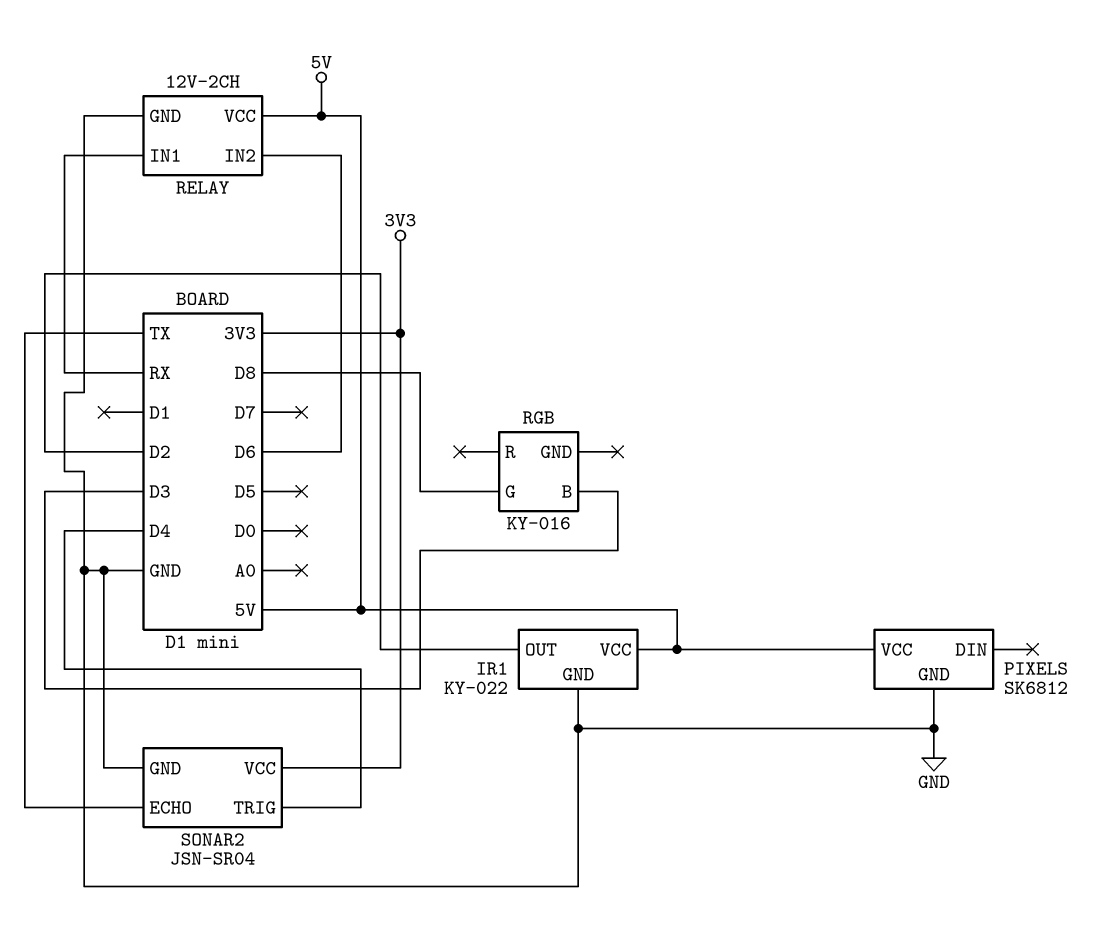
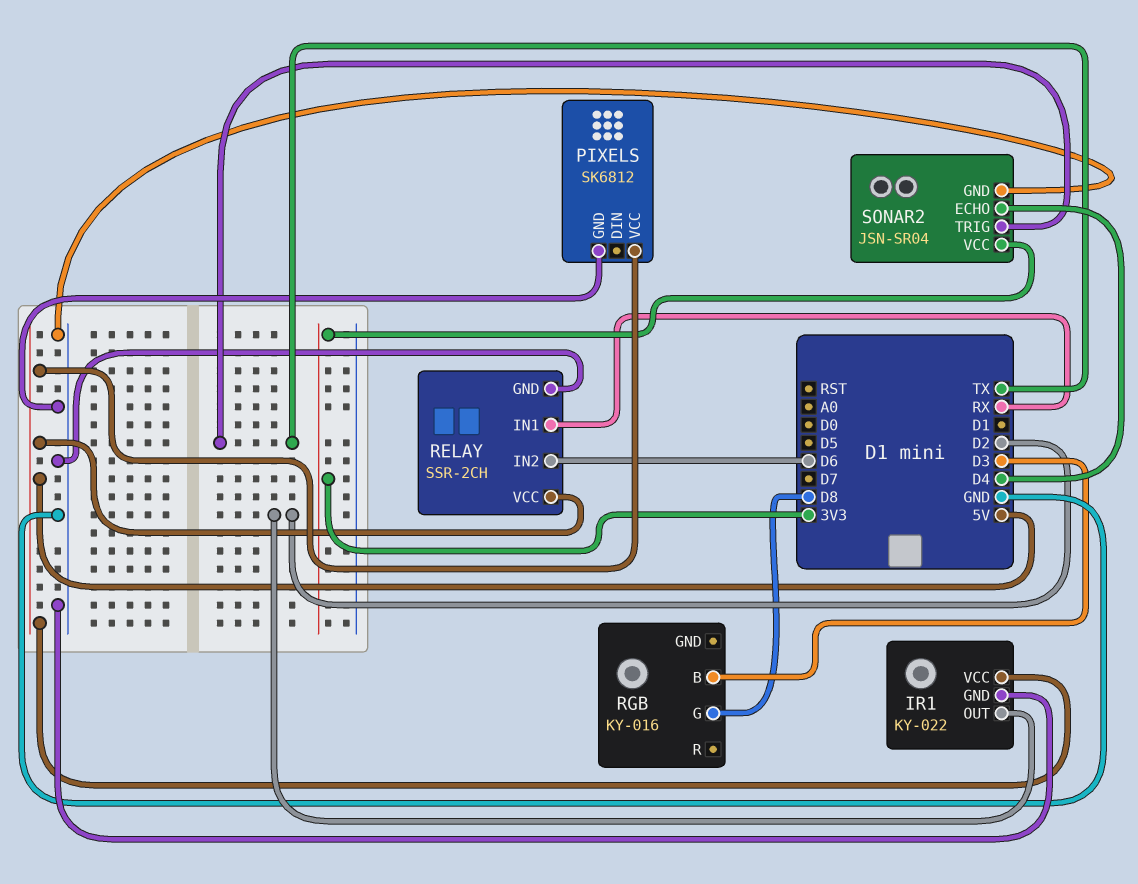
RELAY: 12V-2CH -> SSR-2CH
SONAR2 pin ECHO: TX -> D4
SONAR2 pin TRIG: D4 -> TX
======
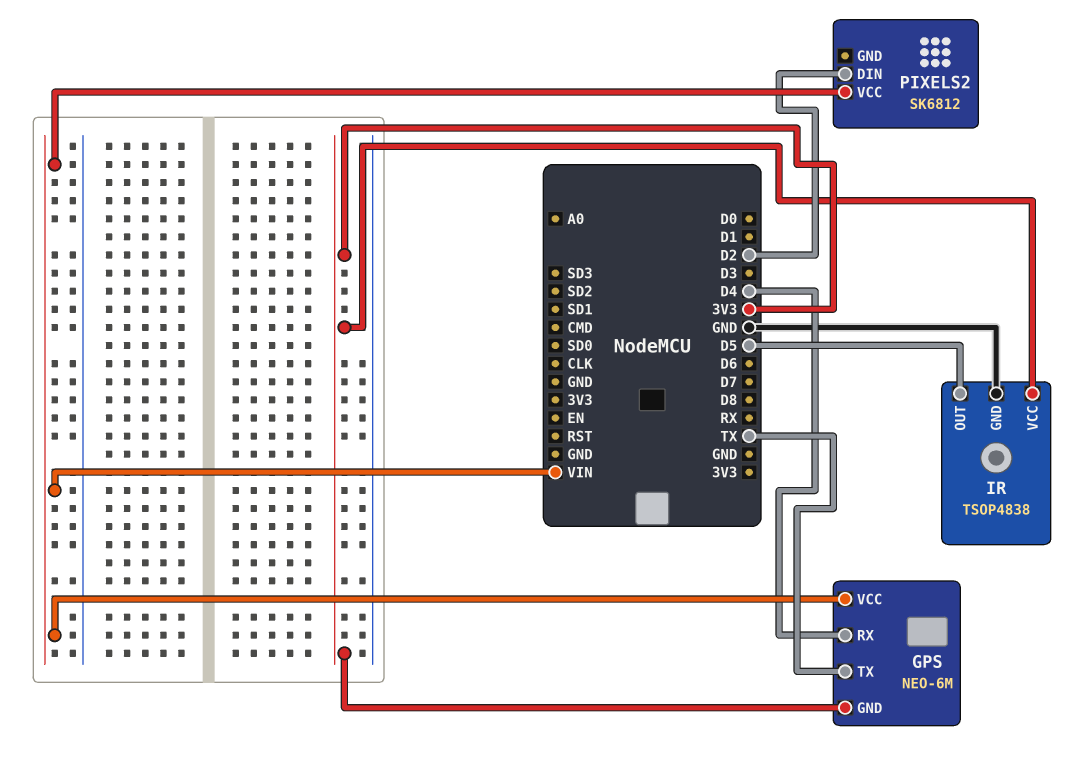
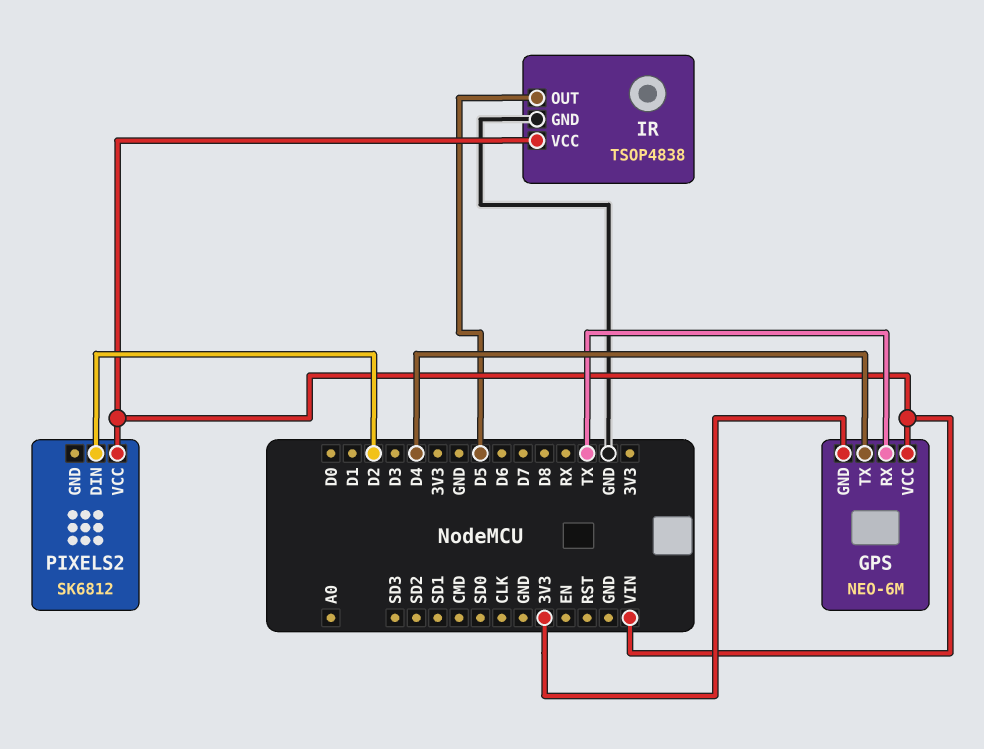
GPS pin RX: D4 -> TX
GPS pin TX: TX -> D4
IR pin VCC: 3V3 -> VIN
======
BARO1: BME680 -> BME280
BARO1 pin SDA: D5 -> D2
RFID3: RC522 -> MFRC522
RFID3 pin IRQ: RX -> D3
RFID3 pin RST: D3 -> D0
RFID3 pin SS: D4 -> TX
======
- **EXERCISE BRIEF**:
Only the lines above from the line with "RELAY: 12V-2CH -> SSR-2CH" to the line with "SONAR2 pin TRIG: D4 -> TX", those two lines included, should be reproduced exactly.

- **WRITTEN REPLY**:
RELAY: 12V-2CH -> SSR-2CH
SONAR2 pin ECHO: TX -> D4
SONAR2 pin TRIG: D4 -> TX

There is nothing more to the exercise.